**Supplied data**

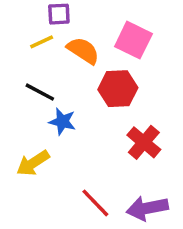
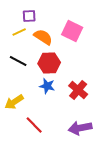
red hexagon: (118, 89) -> (49, 63), moved
blue star: (62, 122) -> (47, 86), moved
red line: (95, 203) -> (34, 125), moved

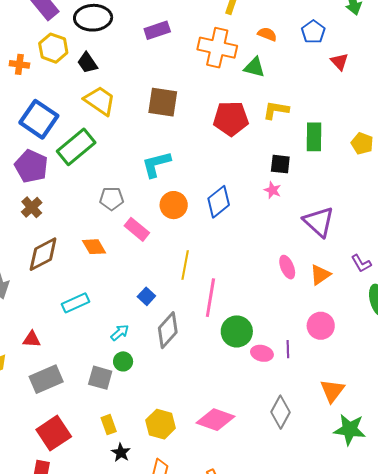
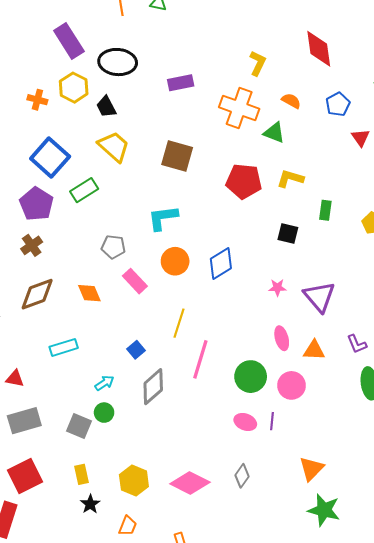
green rectangle: (314, 137) -> (325, 210), size x0.7
green rectangle: (76, 147) -> (84, 190), size x0.7
pink star: (273, 190) -> (277, 288), moved, turned -30
orange triangle: (320, 275) -> (314, 350), turned 30
pink circle: (321, 326) -> (292, 385), moved
green circle: (237, 331) -> (251, 377), moved
gray diamond: (280, 412) -> (242, 476), moved, size x0.7

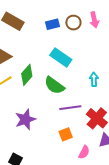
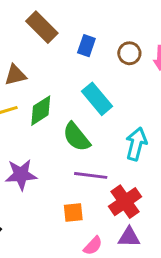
blue rectangle: (53, 24) -> (86, 46), moved, turned -72
cyan arrow: (94, 79) -> (136, 144), size x1.5

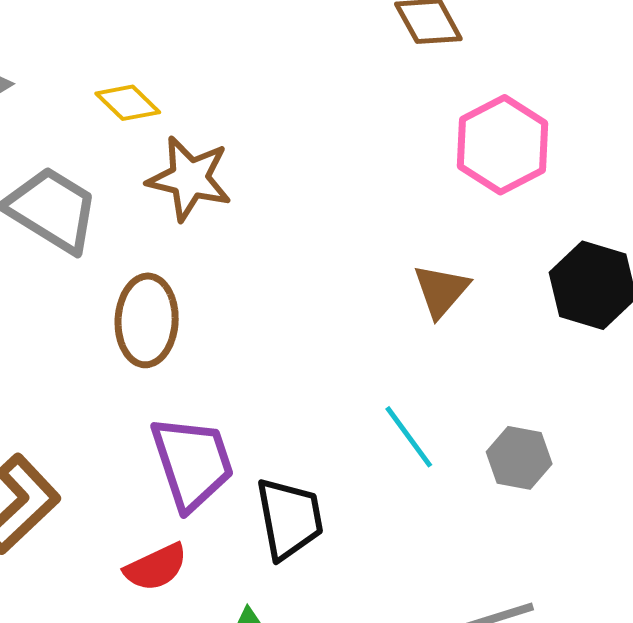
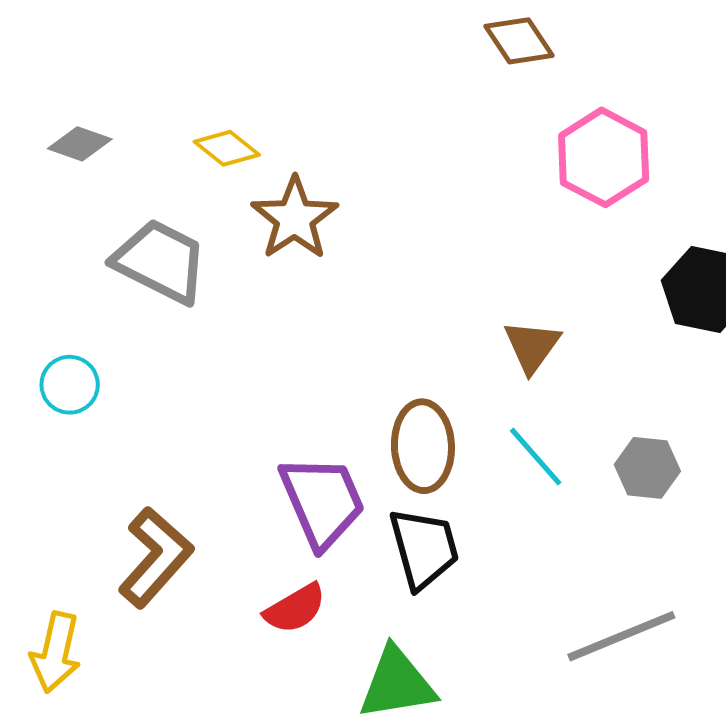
brown star: (189, 178) -> (295, 218), turned 30
brown triangle: (441, 291) -> (532, 346), moved
brown ellipse: (147, 320) -> (423, 446), moved

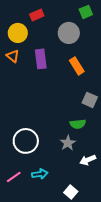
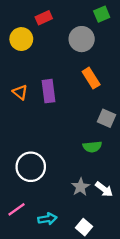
orange triangle: (13, 56) -> (20, 92), moved
purple rectangle: (41, 59) -> (48, 91), moved
gray star: (68, 143) -> (80, 187), moved
white arrow: (88, 160) -> (104, 189), turned -119
cyan arrow: (40, 174) -> (47, 219), moved

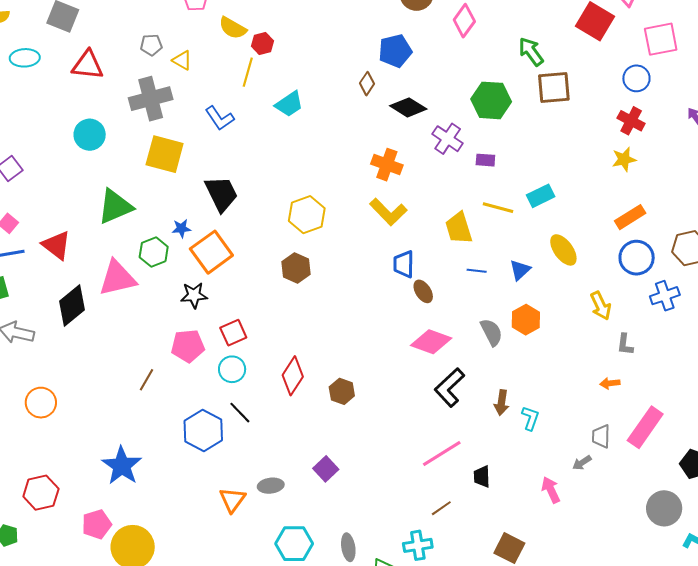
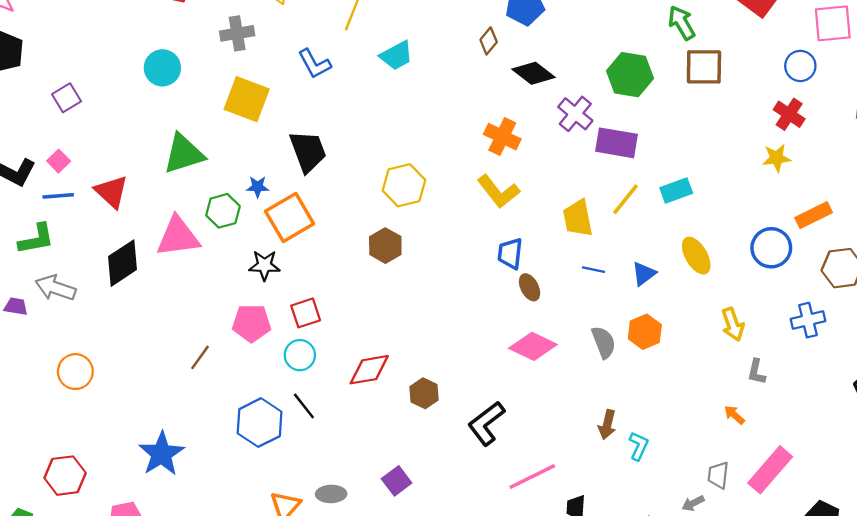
gray cross: (151, 99) -> (237, 33), size x0.7
purple rectangle: (485, 160) -> (616, 143), size x1.8
yellow line: (498, 208) -> (626, 199), turned -72
orange rectangle: (630, 217) -> (814, 215), moved
blue circle: (637, 258) -> (771, 248), moved
red diamond: (293, 376) -> (369, 370), turned 42
orange arrow: (610, 383) -> (734, 415), turned 42
black L-shape: (450, 387) -> (486, 423), moved

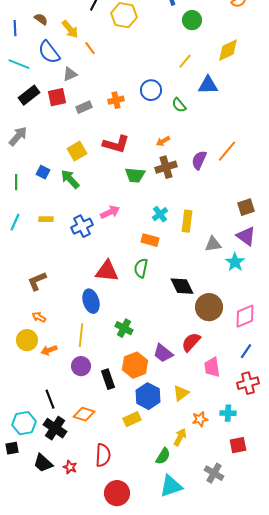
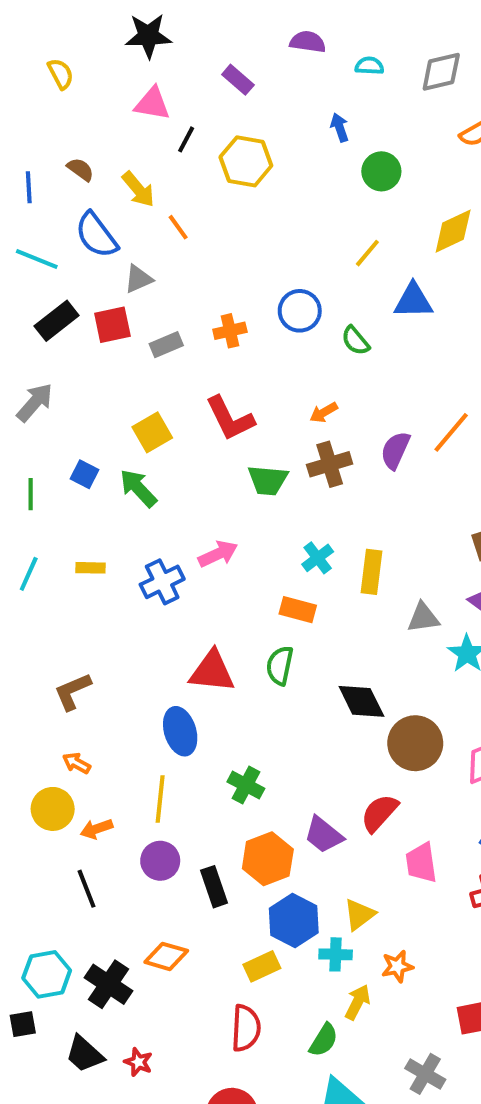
red L-shape: (116, 144) -> (230, 418), turned 48
black line: (50, 399) -> (86, 889), moved
cyan cross: (228, 413) -> (336, 954), moved
red semicircle: (103, 455) -> (246, 1028), moved

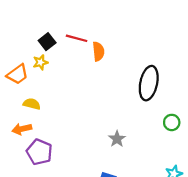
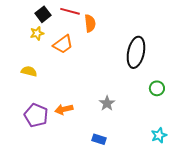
orange trapezoid: (17, 74) -> (63, 44), moved
orange arrow: (22, 129) -> (64, 109), moved

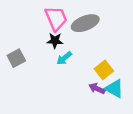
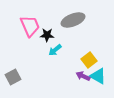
pink trapezoid: (56, 18) -> (30, 26), moved
gray square: (16, 58) -> (13, 77), moved

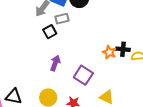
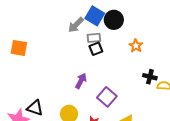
black square: (50, 32) -> (96, 49), moved
orange star: (109, 52) -> (136, 46), moved

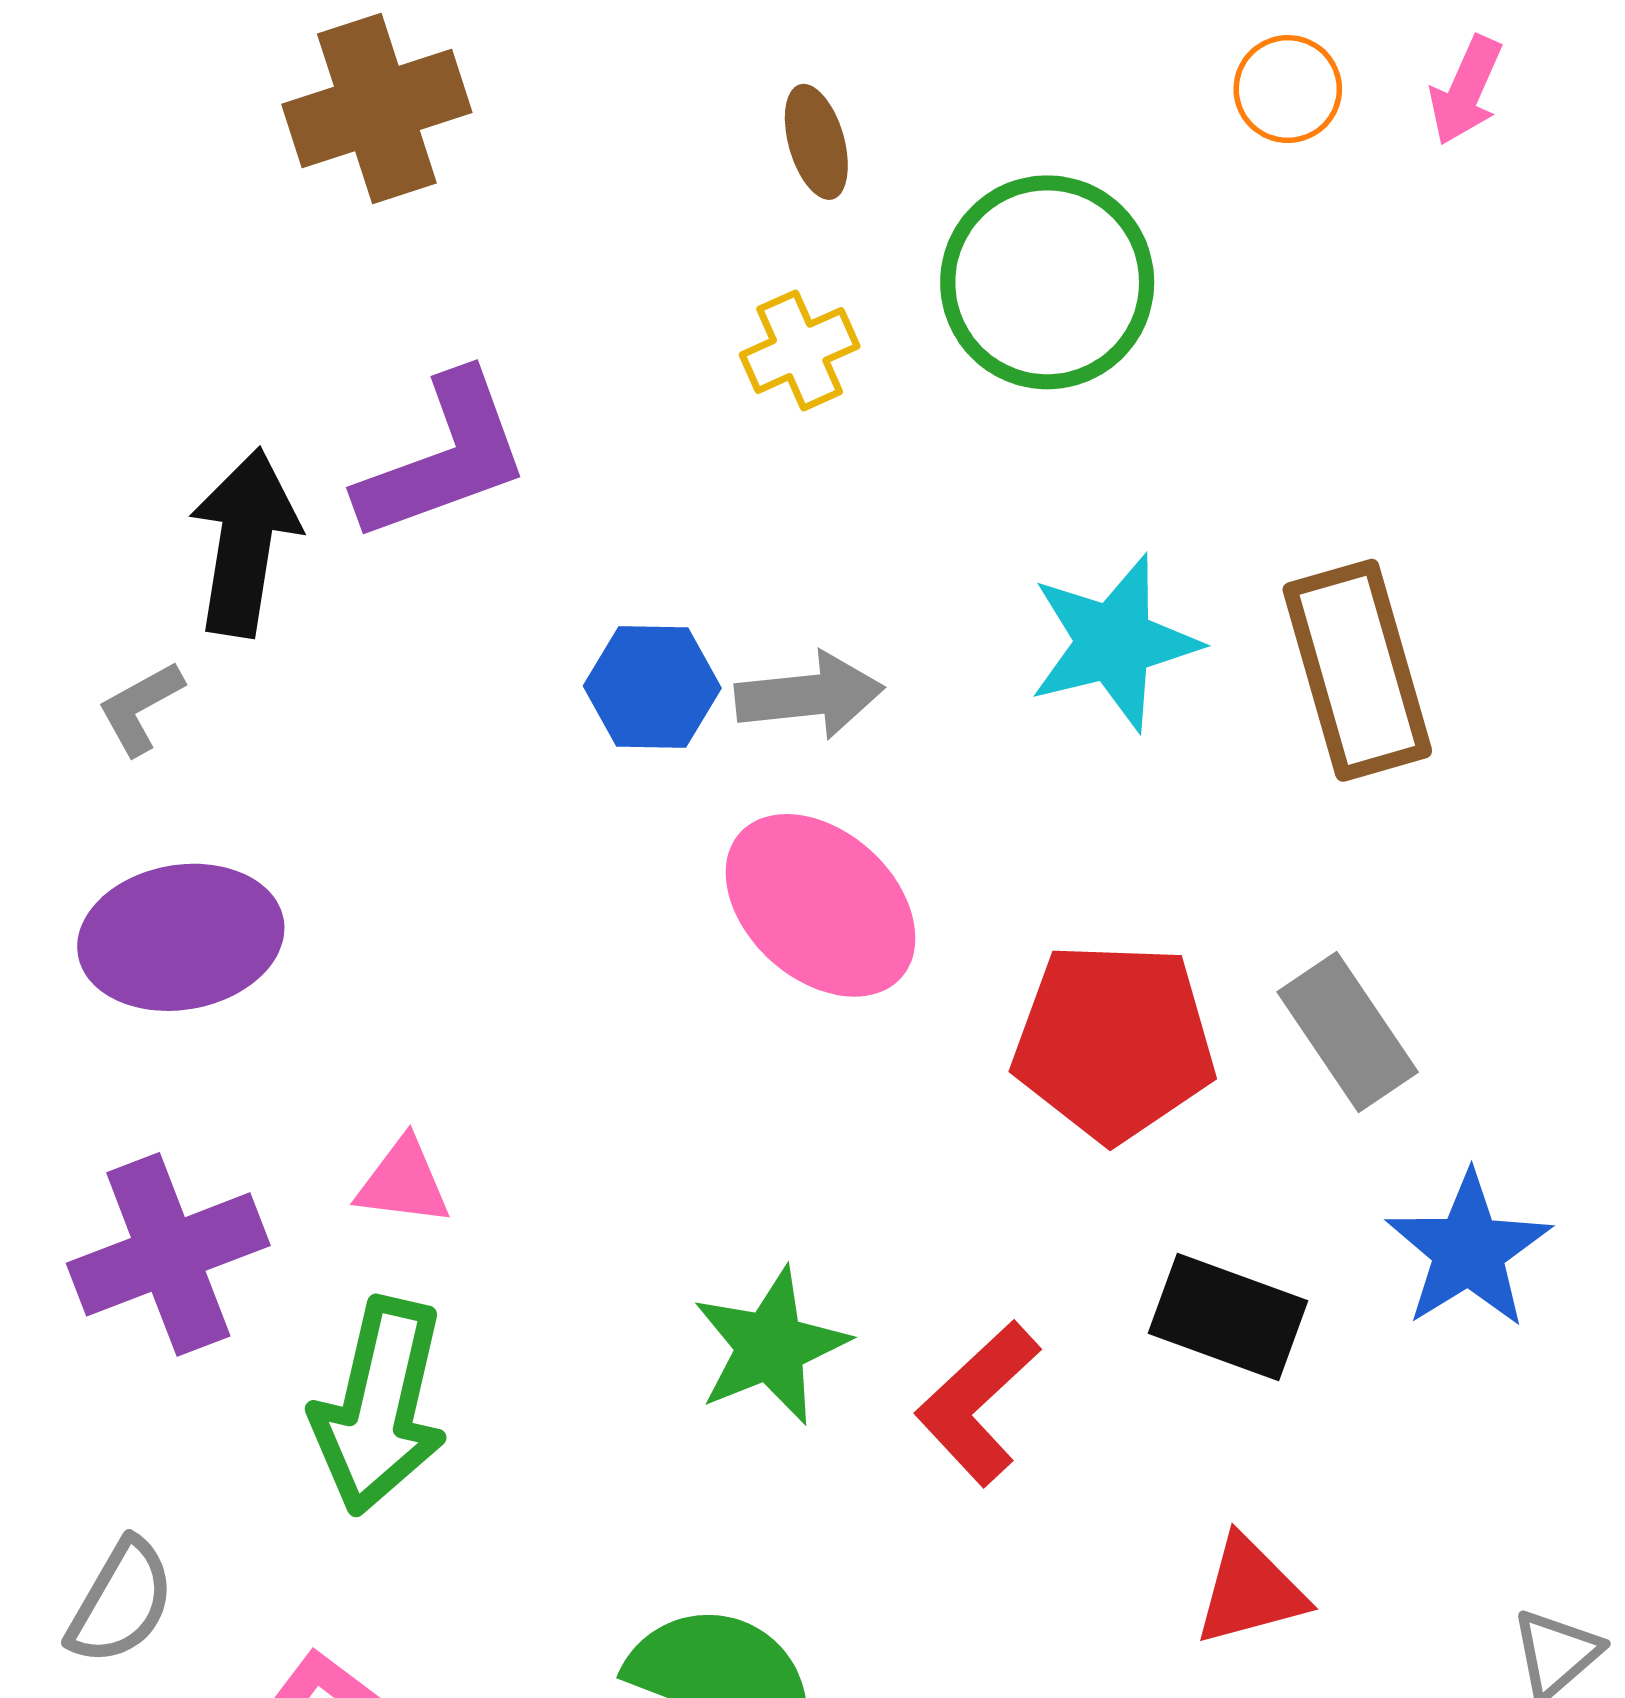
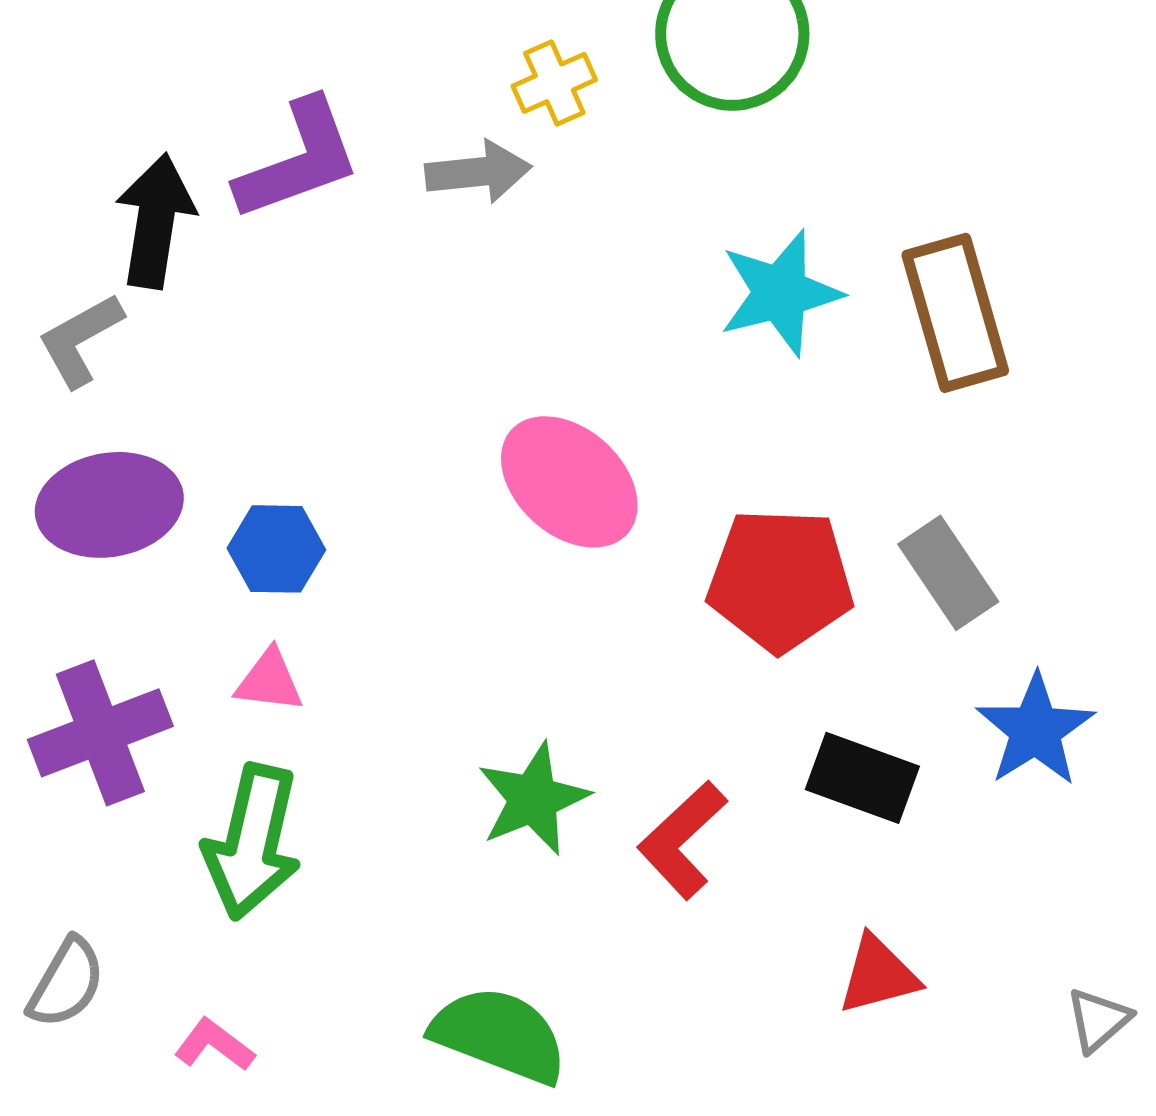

**Work to complete**
For each line in the entries that contains the string "orange", make a copy.

**Response**
orange triangle: (320, 275) -> (314, 350), turned 30
orange triangle: (13, 56) -> (20, 92), moved
orange rectangle: (630, 217) -> (814, 215), moved
orange arrow: (610, 383) -> (734, 415), turned 42
orange trapezoid: (17, 74) -> (63, 44), moved
orange arrow: (22, 129) -> (64, 109), moved
orange star: (109, 52) -> (136, 46), moved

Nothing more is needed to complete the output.